Coordinate-based object records:
****************

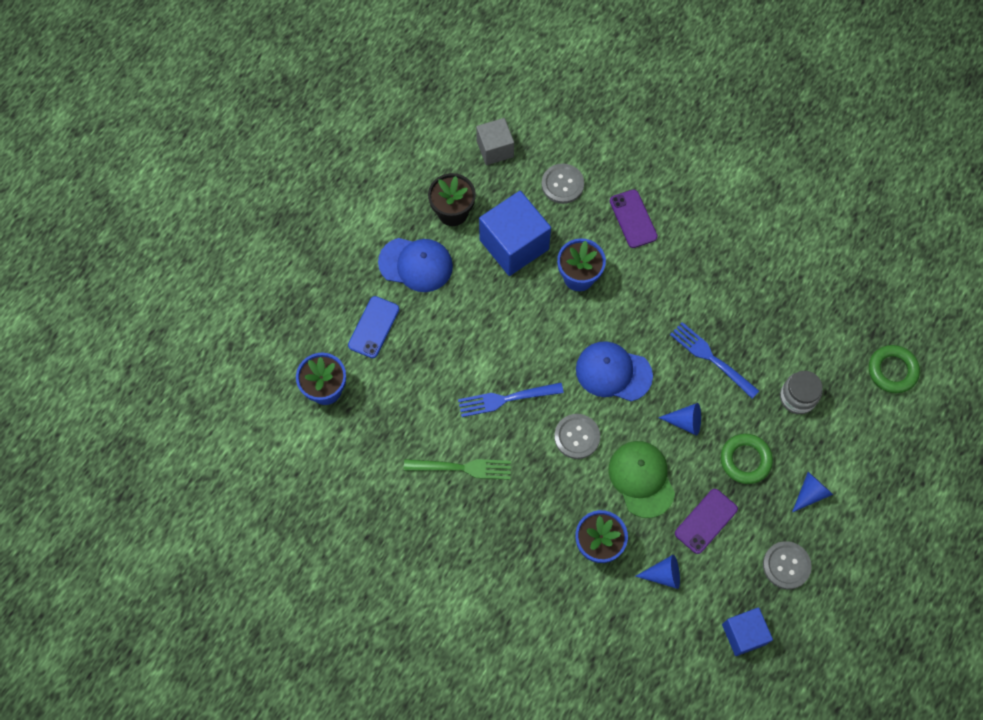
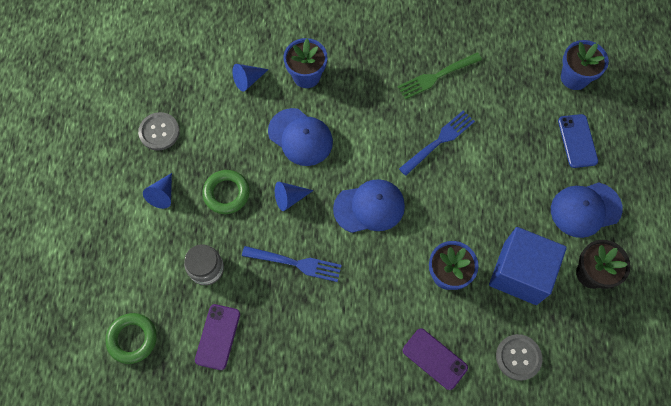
camera: 150 degrees right, 0 degrees up
(495, 149) = (601, 358): grey cube -> none
(577, 437) = (367, 142): grey button -> none
(641, 479) = (300, 137): green cap -> blue cap
(706, 521) = (235, 132): purple phone -> purple phone (218, 337)
(743, 634) = (171, 71): blue cube -> none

****************

» **Exercise aim**
Each line above should be written out again unchanged; no images are to be carried over.

» **Output below**
camera: 150 degrees right, 0 degrees up
(495, 149) = (601, 358): grey cube -> none
(577, 437) = (367, 142): grey button -> none
(641, 479) = (300, 137): green cap -> blue cap
(706, 521) = (235, 132): purple phone -> purple phone (218, 337)
(743, 634) = (171, 71): blue cube -> none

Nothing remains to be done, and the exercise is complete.